### Exercise brief
Please repeat the entries exactly as they appear and omit any images.

### Extracted entries
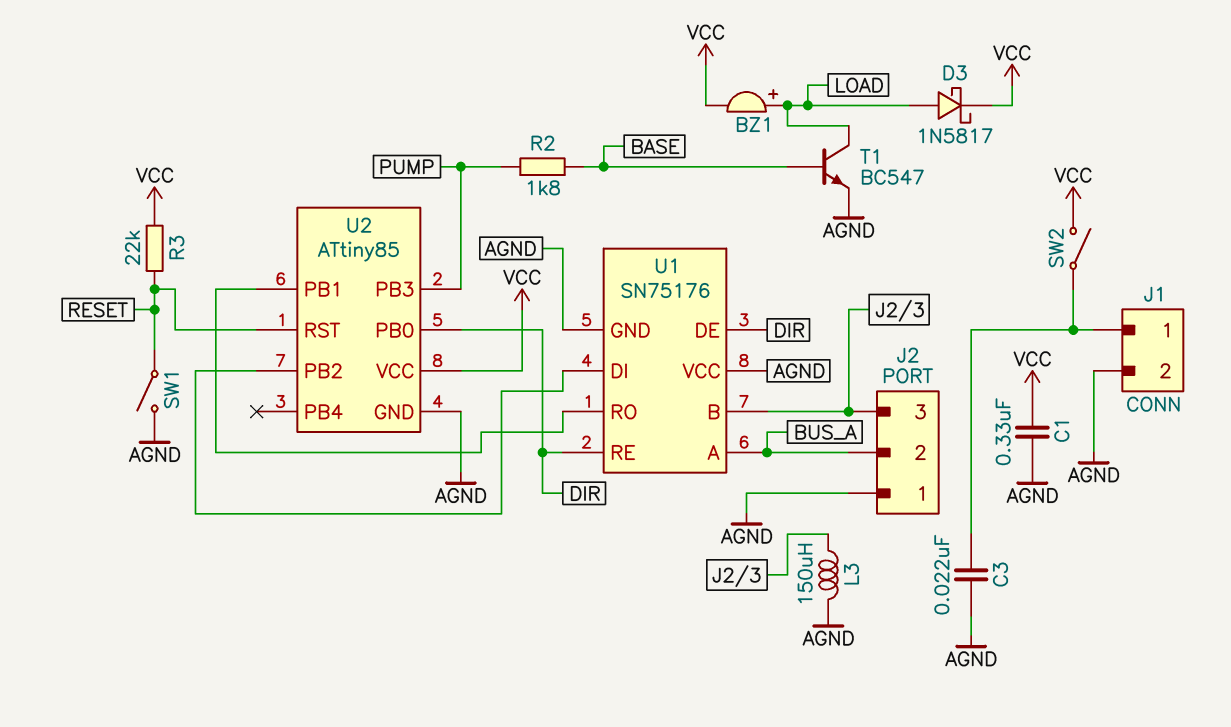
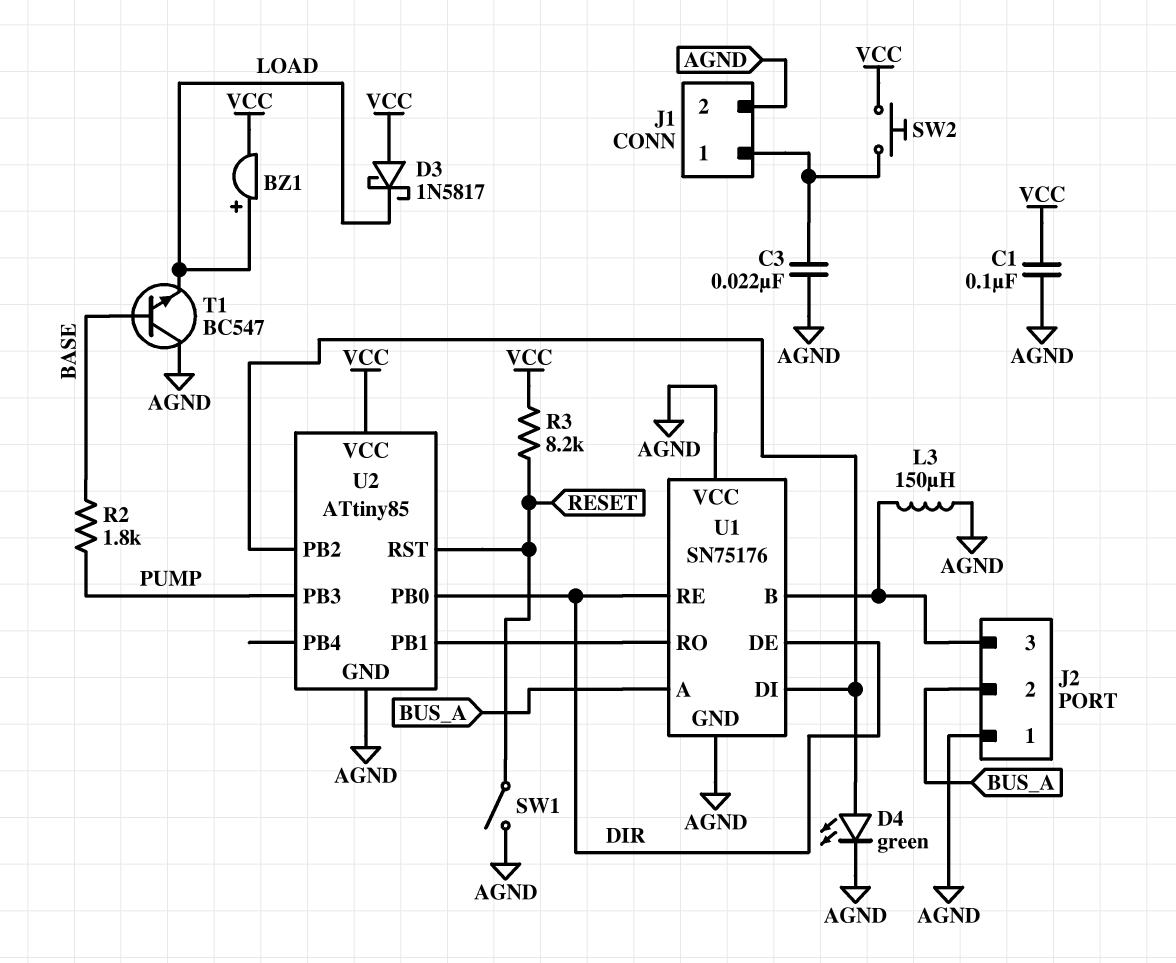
C1: 330nF (AGND, VCC) -> 100nF (AGND, VCC)
D3: schottky 1N5817 (A LOAD, K VCC) -> schottky 1N5817 (A VCC, K LOAD)
D4: none -> LED green (A U1/DI, K AGND)
R3: 22k (RESET, VCC) -> 8.2k (RESET, VCC)
SW2: switch (J1/1, VCC) -> button (J1/1, VCC)
T1: NPN BC547 (B BASE, C LOAD, E AGND) -> NPN BC547 (B BASE, C AGND, E LOAD)

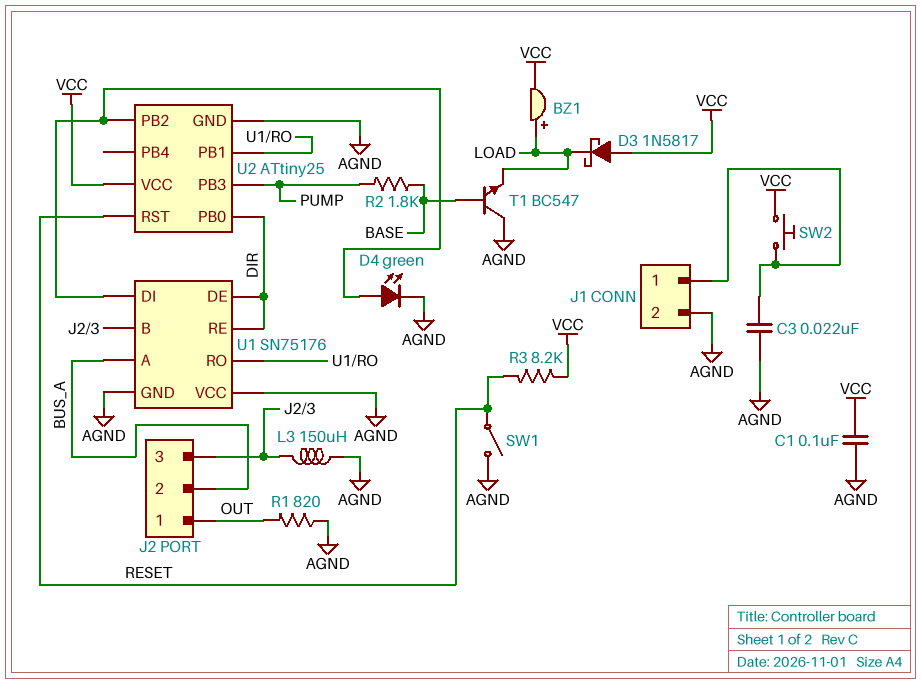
J2 pin 1: AGND -> OUT
R1: none -> 820 (AGND, OUT)
U2: ATtiny85 -> ATtiny25

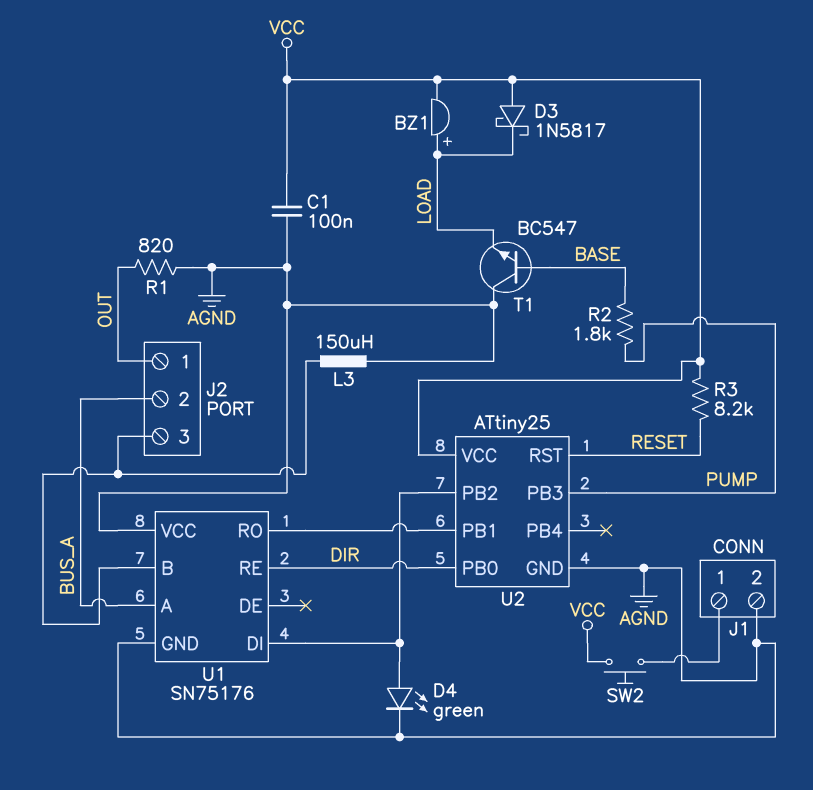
C3: 22nF (AGND, J1/1) -> none
SW1: switch (AGND, RESET) -> none
U1 pin DE: DIR -> none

### Answer space
C1: 330nF (AGND, VCC) -> 100nF (AGND, VCC)
D3: schottky 1N5817 (A LOAD, K VCC) -> schottky 1N5817 (A VCC, K LOAD)
D4: none -> LED green (A U1/DI, K AGND)
R3: 22k (RESET, VCC) -> 8.2k (RESET, VCC)
SW2: switch (J1/1, VCC) -> button (J1/1, VCC)
T1: NPN BC547 (B BASE, C LOAD, E AGND) -> NPN BC547 (B BASE, C AGND, E LOAD)

J2 pin 1: AGND -> OUT
R1: none -> 820 (AGND, OUT)
U2: ATtiny85 -> ATtiny25

C3: 22nF (AGND, J1/1) -> none
SW1: switch (AGND, RESET) -> none
U1 pin DE: DIR -> none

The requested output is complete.